• **Task statement**: Starting from the line containing "green box: 1 -> 0", write out the rest of the entries exactly, through the final line, including nothing else.

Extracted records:
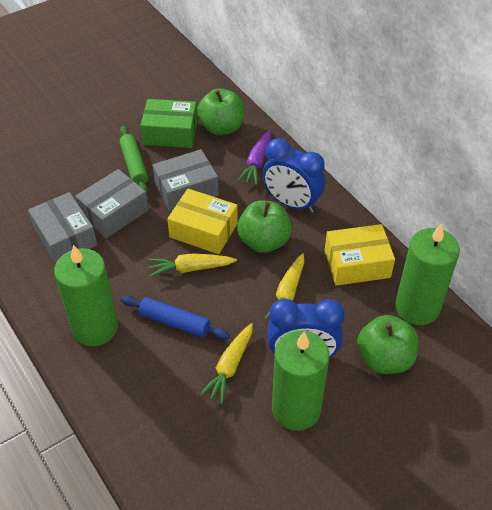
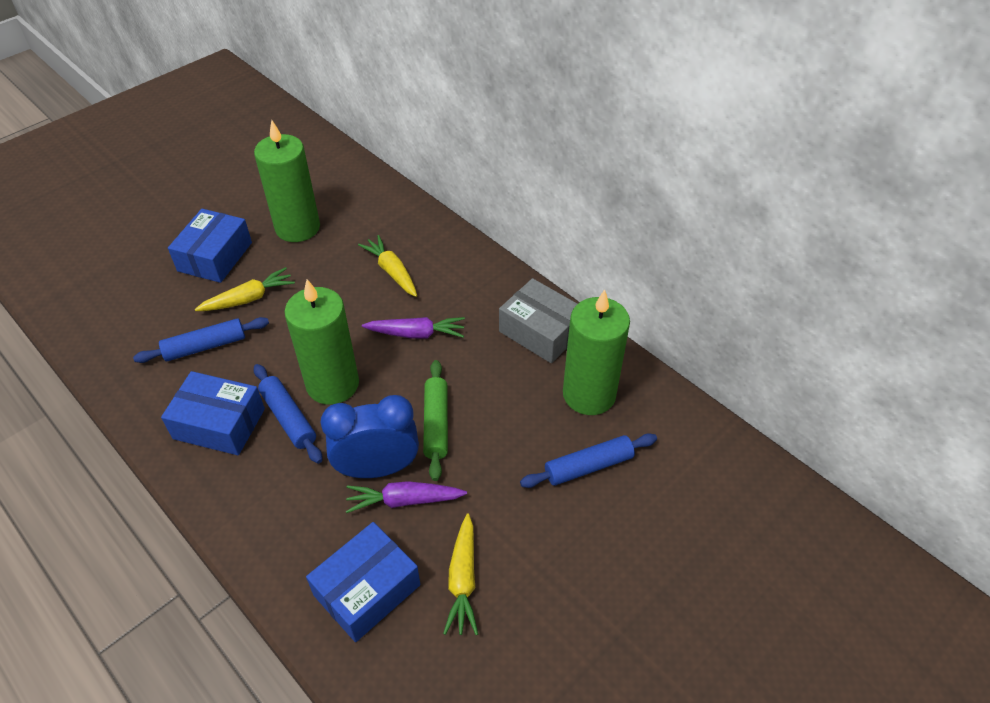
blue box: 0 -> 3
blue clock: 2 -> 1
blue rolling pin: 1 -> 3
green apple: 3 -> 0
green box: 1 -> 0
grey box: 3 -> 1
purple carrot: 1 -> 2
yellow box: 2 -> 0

• **Exercise result**:
green box: 1 -> 0
grey box: 3 -> 1
purple carrot: 1 -> 2
yellow box: 2 -> 0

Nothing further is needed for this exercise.